Extract every line of the listing that contains the string "with". Case counts.
BEGIN Raw records
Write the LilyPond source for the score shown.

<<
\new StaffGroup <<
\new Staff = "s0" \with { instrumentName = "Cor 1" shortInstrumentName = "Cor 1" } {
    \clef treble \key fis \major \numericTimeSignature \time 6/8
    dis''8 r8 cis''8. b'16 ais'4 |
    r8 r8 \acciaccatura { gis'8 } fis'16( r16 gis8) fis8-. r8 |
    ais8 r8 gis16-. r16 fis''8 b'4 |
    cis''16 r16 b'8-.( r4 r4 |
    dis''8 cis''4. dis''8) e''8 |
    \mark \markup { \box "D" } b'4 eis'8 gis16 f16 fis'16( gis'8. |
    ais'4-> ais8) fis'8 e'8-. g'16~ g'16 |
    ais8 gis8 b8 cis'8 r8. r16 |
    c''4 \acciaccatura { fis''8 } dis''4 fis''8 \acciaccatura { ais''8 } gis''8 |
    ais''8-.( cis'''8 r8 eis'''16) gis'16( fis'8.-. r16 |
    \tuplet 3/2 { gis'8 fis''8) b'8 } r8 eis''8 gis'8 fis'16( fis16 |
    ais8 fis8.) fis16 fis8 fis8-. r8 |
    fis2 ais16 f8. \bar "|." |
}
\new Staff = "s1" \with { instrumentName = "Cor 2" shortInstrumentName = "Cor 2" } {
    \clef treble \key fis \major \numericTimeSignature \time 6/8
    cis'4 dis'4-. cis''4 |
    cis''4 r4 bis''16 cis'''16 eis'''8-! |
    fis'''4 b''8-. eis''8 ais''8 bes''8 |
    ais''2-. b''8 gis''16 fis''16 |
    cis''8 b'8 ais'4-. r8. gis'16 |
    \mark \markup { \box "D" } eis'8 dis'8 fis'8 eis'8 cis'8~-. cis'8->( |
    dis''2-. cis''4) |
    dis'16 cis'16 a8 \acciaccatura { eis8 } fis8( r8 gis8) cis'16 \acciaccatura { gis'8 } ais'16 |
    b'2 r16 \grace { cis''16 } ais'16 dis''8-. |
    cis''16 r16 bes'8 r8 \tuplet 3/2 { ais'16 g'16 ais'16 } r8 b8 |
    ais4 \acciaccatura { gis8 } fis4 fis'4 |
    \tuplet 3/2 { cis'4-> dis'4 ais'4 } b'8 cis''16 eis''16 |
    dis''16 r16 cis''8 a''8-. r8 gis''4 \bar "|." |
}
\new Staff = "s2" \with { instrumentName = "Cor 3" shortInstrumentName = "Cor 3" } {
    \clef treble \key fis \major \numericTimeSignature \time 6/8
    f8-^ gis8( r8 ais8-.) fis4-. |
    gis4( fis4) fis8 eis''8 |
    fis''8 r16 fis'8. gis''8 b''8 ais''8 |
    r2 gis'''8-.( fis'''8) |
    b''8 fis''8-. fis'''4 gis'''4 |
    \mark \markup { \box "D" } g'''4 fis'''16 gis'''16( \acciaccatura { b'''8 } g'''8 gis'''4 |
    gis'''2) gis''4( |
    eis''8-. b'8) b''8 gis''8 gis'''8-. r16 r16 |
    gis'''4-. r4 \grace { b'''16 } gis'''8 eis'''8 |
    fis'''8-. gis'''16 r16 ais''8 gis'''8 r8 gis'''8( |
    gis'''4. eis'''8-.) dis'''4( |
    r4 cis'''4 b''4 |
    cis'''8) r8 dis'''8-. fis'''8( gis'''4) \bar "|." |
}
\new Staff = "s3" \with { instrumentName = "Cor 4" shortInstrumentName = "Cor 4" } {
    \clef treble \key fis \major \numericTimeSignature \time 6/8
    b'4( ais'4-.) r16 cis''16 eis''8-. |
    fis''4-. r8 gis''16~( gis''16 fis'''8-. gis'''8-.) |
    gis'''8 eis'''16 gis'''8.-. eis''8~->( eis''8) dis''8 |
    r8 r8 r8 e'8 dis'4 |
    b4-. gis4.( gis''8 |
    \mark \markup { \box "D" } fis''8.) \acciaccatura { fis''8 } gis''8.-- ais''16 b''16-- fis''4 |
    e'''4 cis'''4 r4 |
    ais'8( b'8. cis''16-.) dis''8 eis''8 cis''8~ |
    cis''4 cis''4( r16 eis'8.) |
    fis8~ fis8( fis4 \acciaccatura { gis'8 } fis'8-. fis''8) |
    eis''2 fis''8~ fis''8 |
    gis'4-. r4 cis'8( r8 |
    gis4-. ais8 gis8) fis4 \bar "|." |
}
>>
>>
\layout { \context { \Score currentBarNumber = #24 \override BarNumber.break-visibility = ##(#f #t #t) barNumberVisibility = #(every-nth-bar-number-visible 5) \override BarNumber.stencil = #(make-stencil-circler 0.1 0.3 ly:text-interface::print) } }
END Raw records
__Complete answer__.
\new Staff = "s0" \with { instrumentName = "Cor 1" shortInstrumentName = "Cor 1" } {
\new Staff = "s1" \with { instrumentName = "Cor 2" shortInstrumentName = "Cor 2" } {
\new Staff = "s2" \with { instrumentName = "Cor 3" shortInstrumentName = "Cor 3" } {
\new Staff = "s3" \with { instrumentName = "Cor 4" shortInstrumentName = "Cor 4" } {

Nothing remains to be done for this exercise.